ACTIVITY: Without the pictures, reproduce the entries below exactly.

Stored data
****************************************

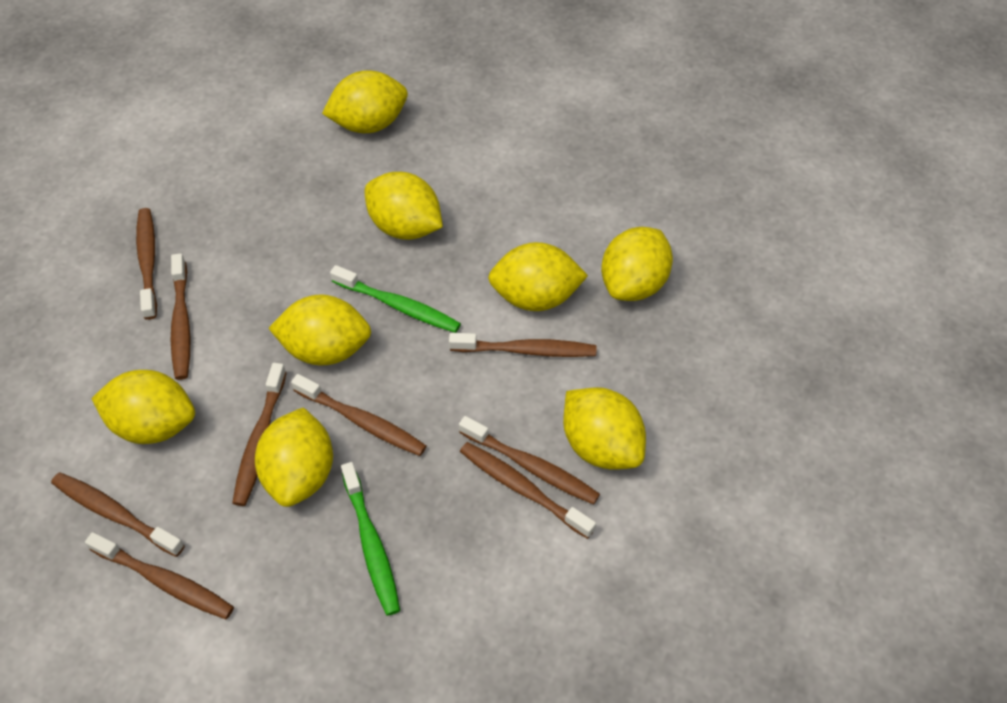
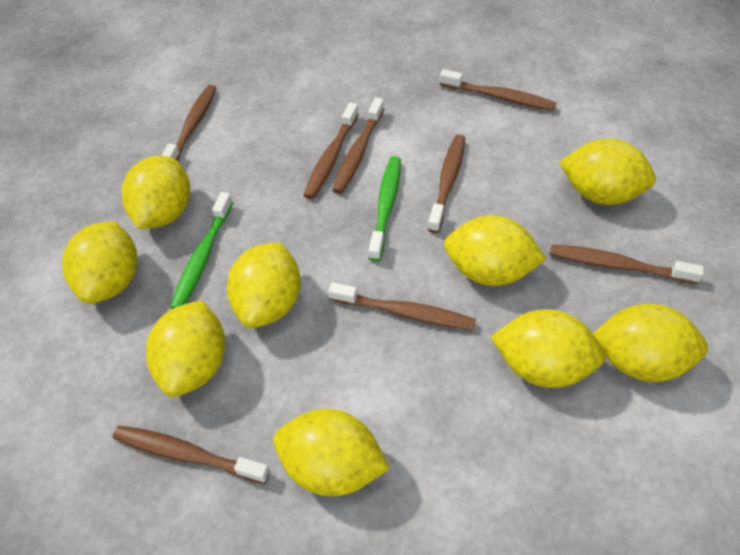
brown toothbrush: 9 -> 8
yellow lemon: 8 -> 9

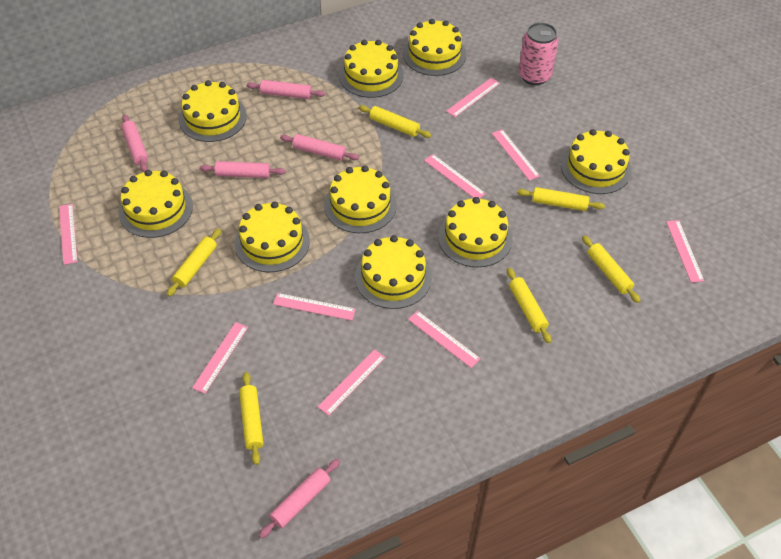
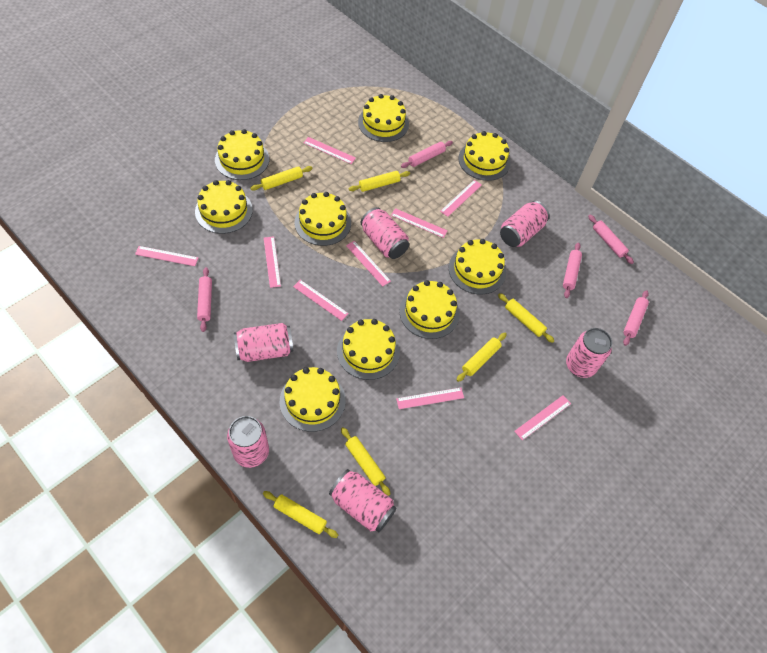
pink can: 1 -> 6

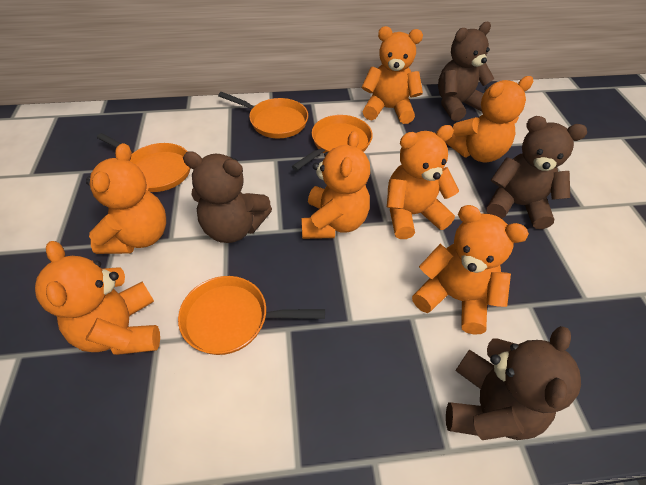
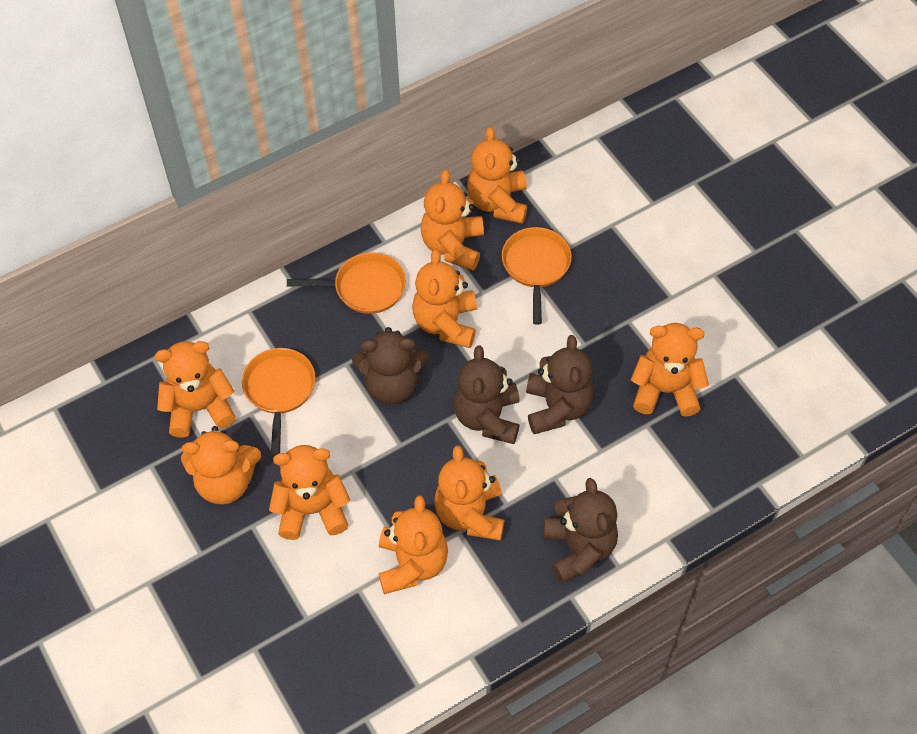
orange pan: 4 -> 3
orange teddy bear: 7 -> 9

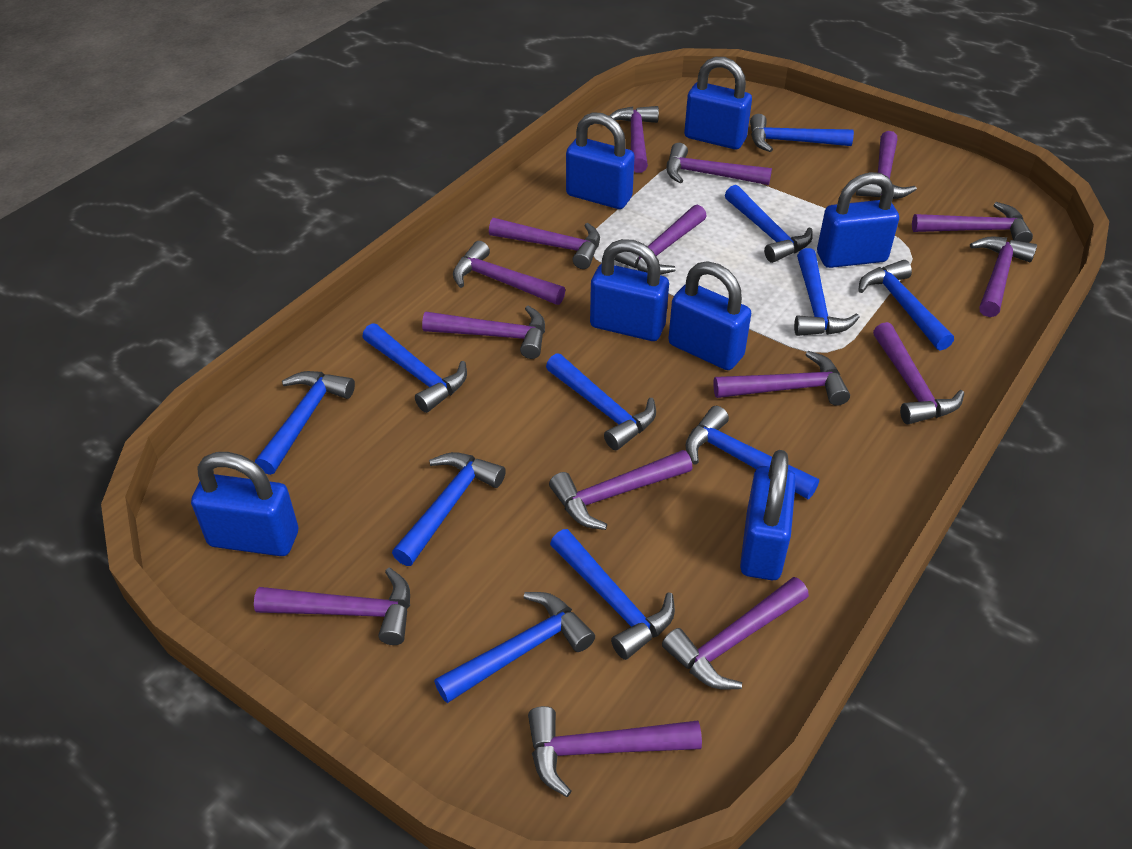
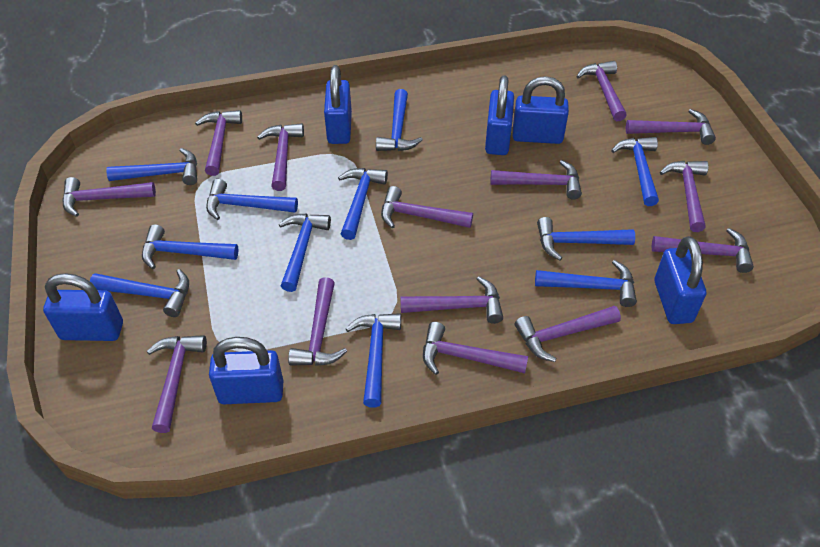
blue padlock: 7 -> 6
purple hammer: 15 -> 14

****************************************

ANSWER AREA:
brown toothbrush: 9 -> 8
yellow lemon: 8 -> 9

pink can: 1 -> 6

orange pan: 4 -> 3
orange teddy bear: 7 -> 9

blue padlock: 7 -> 6
purple hammer: 15 -> 14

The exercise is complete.